--- WHAT IS NEEDED ---
Copy exactly the lines of the material below that run from the one containing "Someone put down the duck" through the one containing "The camera went 25 degrees right and 10". Copy no other lines.

--- DATA SUPPLIED ---
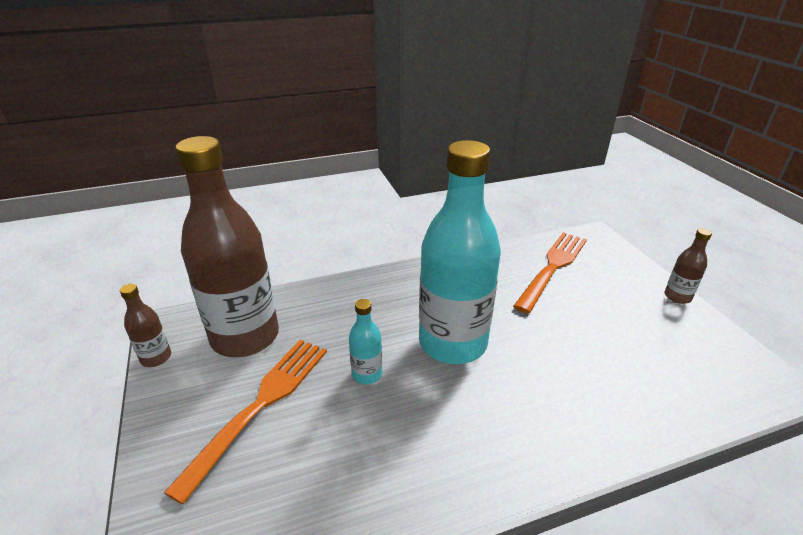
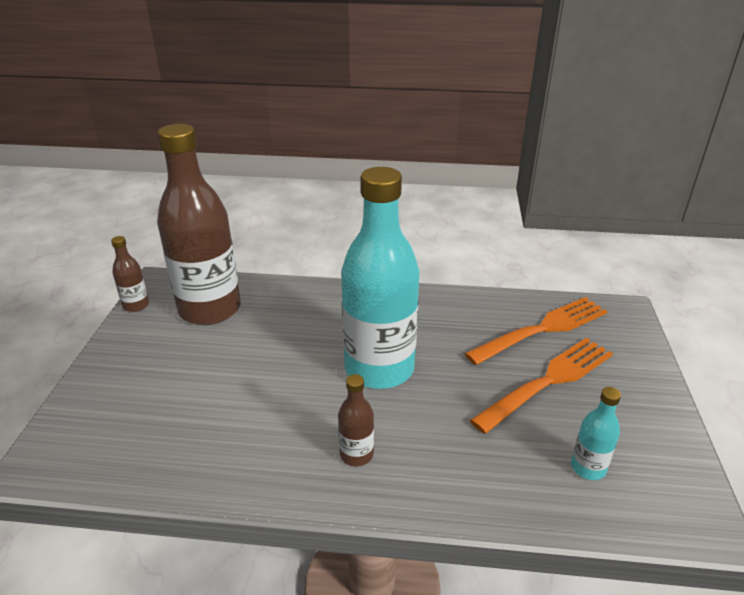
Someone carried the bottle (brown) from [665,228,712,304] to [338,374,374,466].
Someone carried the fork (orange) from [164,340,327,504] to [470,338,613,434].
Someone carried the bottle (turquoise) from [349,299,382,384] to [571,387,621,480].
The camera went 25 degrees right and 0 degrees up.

==

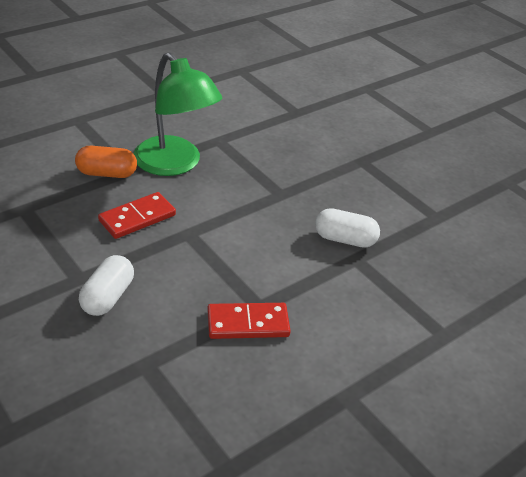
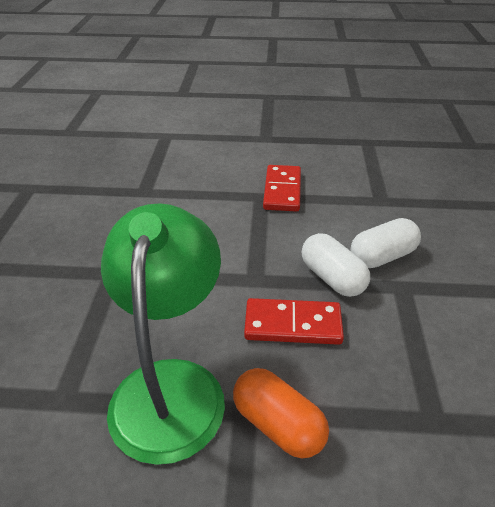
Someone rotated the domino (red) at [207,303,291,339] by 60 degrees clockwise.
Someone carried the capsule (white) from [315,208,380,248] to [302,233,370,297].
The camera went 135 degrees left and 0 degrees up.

==

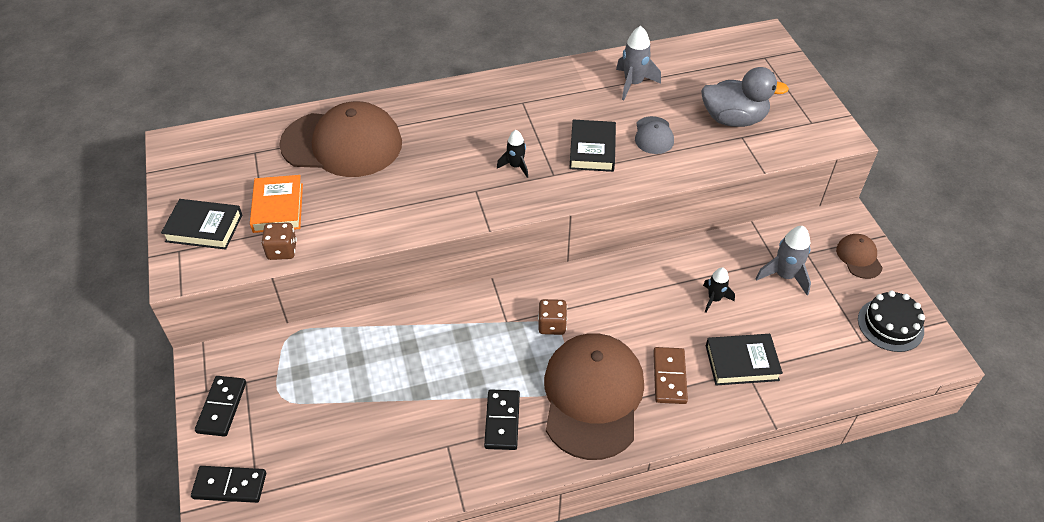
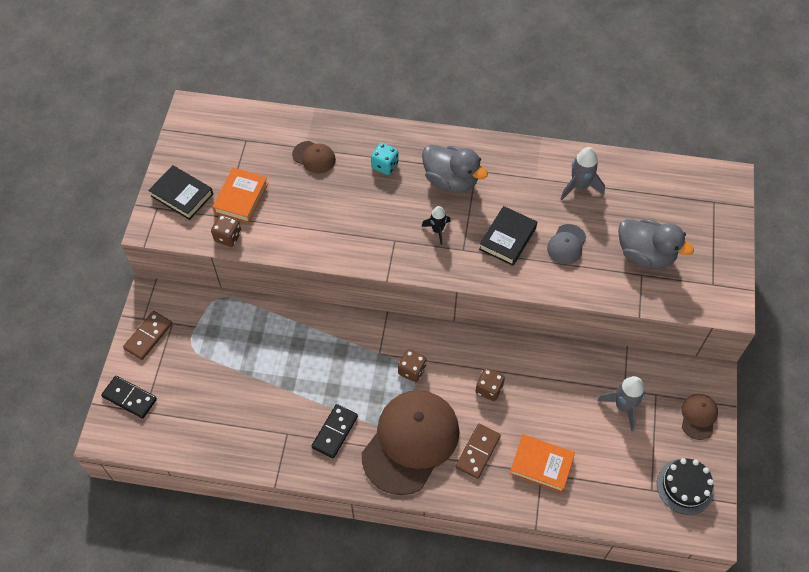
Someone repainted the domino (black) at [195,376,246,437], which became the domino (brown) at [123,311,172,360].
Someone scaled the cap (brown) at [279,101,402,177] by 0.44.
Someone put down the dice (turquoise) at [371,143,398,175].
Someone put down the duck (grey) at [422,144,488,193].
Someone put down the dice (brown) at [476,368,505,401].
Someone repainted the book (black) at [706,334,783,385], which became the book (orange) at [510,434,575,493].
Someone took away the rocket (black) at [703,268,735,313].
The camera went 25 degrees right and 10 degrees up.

--- RESULT OF THIS EXERCISE ---
Someone put down the duck (grey) at [422,144,488,193].
Someone put down the dice (brown) at [476,368,505,401].
Someone repainted the book (black) at [706,334,783,385], which became the book (orange) at [510,434,575,493].
Someone took away the rocket (black) at [703,268,735,313].
The camera went 25 degrees right and 10 degrees up.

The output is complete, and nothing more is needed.